From the line with "purple cup: 3 -> 7" through the line with "turquoise jar: 3 -> 4", repeat the entries verbatim, both end lines included, and add nothing.

Source data Start Marker

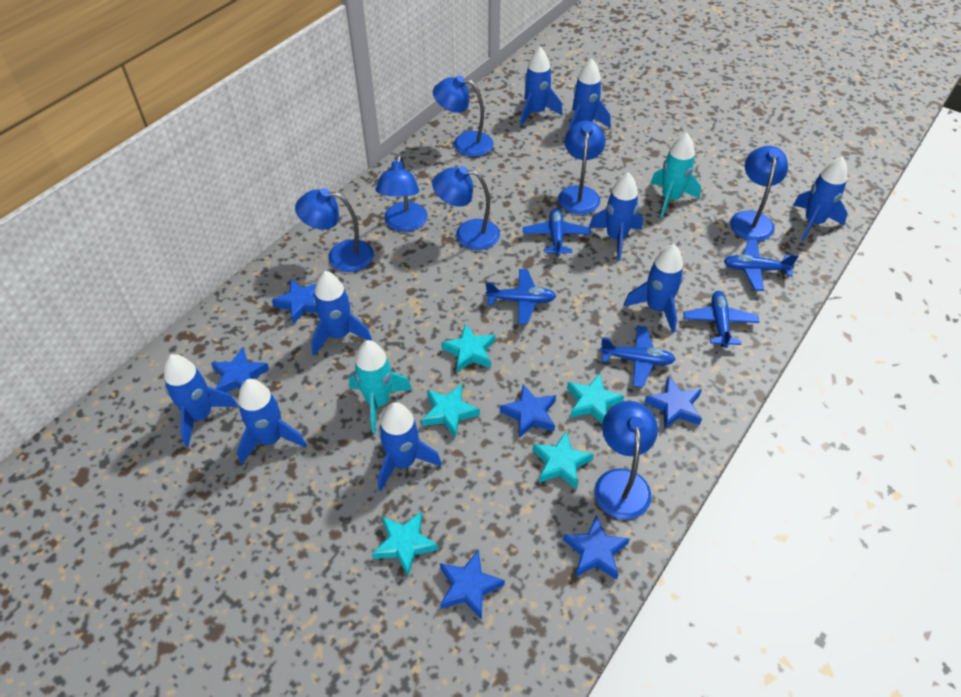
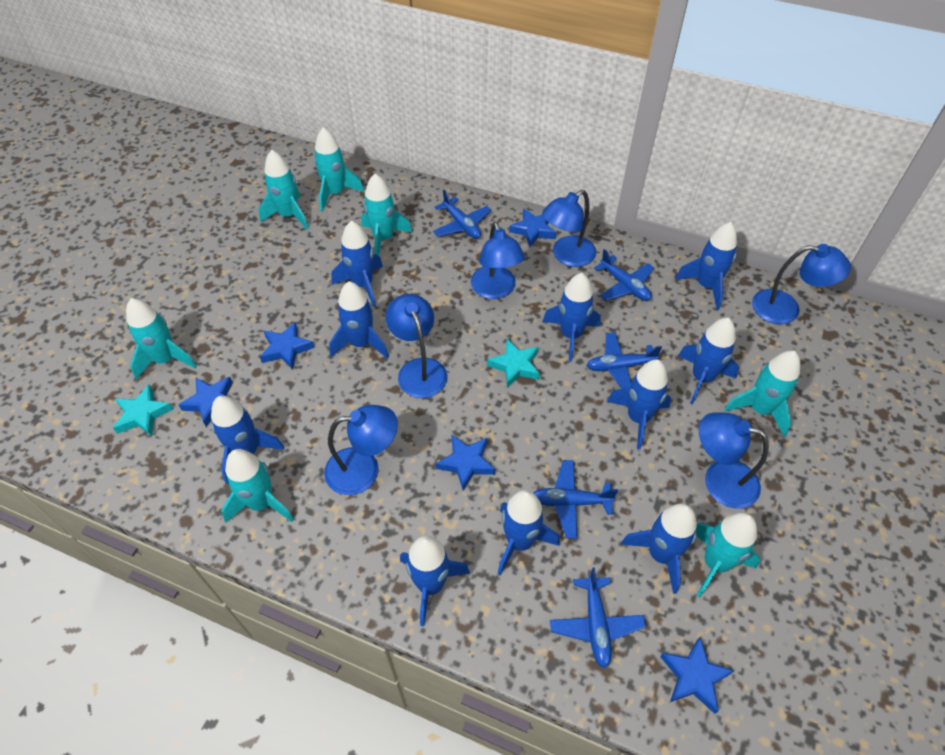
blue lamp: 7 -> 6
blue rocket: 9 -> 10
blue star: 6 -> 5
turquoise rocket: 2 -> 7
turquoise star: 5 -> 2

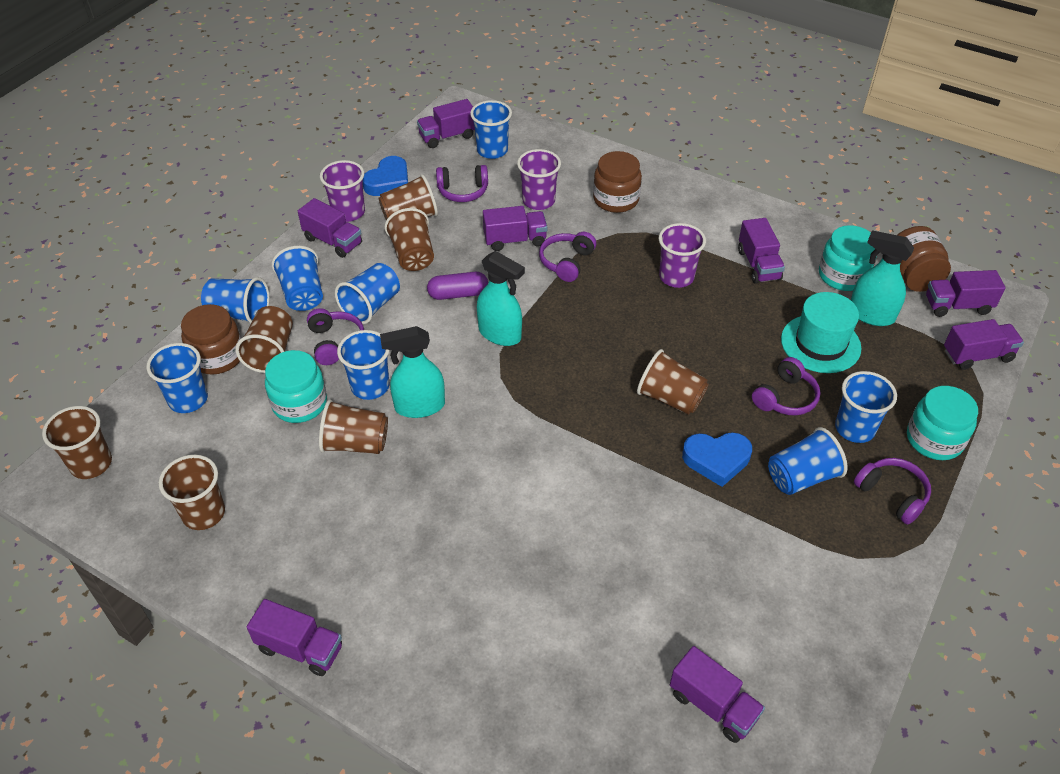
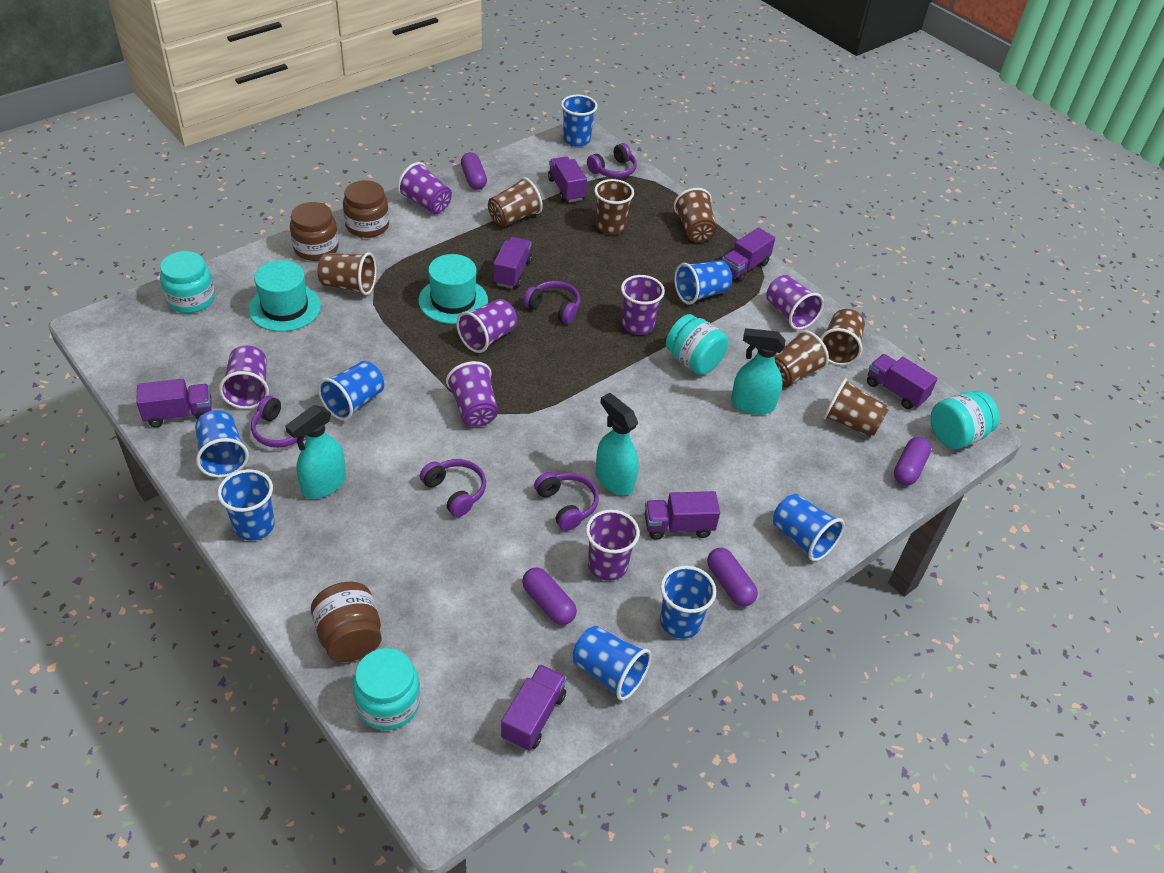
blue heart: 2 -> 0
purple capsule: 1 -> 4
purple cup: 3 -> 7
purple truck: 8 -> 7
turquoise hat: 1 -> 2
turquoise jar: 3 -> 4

Source data End Marker
Source data Start Marker

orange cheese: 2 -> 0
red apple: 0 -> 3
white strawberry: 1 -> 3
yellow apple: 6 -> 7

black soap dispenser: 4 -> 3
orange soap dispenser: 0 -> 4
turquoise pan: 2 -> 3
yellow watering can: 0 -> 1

Source data End Marker

Response =>
purple cup: 3 -> 7
purple truck: 8 -> 7
turquoise hat: 1 -> 2
turquoise jar: 3 -> 4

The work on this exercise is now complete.